*** Material for the task ***

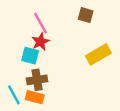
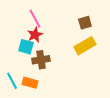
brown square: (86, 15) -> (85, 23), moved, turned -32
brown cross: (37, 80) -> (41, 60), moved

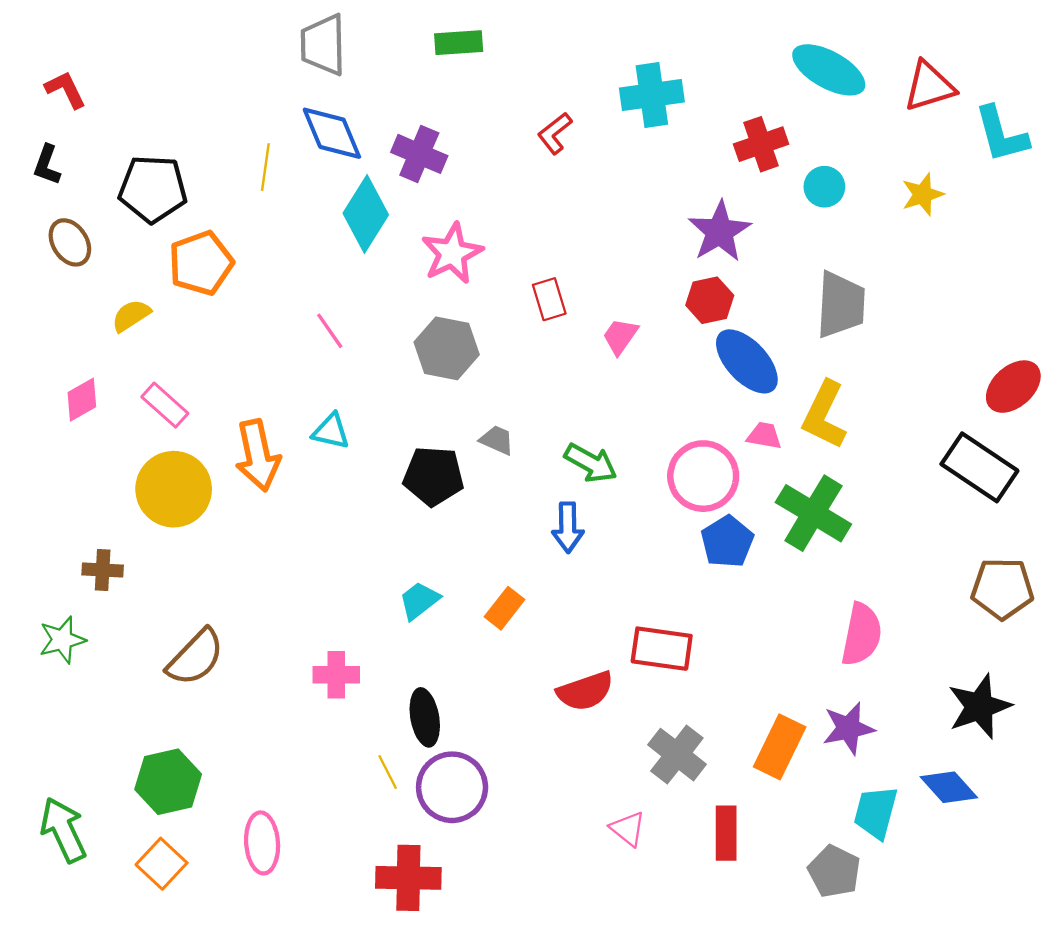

*** End of Material for the task ***
*** Material for the task ***

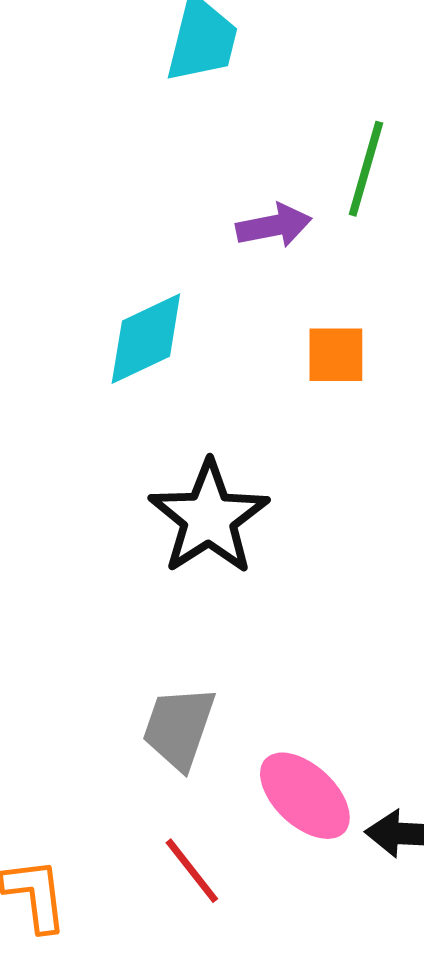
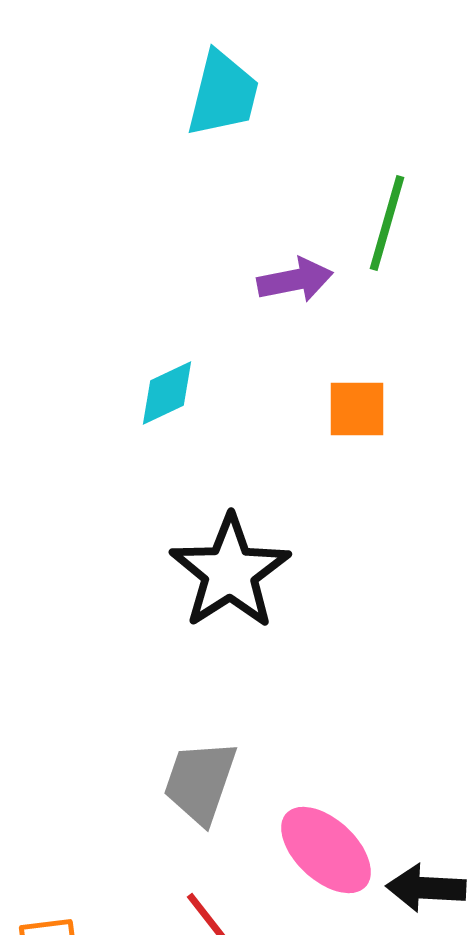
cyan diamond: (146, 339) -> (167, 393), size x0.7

*** End of Material for the task ***
*** Material for the task ***

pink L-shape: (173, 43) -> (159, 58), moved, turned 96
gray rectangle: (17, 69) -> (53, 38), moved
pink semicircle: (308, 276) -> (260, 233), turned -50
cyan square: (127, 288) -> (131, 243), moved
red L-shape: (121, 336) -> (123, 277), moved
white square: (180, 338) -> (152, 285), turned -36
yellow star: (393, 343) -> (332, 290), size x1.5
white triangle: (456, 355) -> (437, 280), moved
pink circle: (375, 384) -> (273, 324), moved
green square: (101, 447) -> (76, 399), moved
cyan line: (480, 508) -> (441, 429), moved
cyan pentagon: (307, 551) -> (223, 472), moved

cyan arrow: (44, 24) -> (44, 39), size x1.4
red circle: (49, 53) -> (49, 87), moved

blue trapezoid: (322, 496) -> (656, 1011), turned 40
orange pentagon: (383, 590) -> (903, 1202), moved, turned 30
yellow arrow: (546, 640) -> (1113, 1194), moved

*** End of Material for the task ***

Task objective
Say how many lines in the listing above include "brown". Give nothing but the number.

Task response
2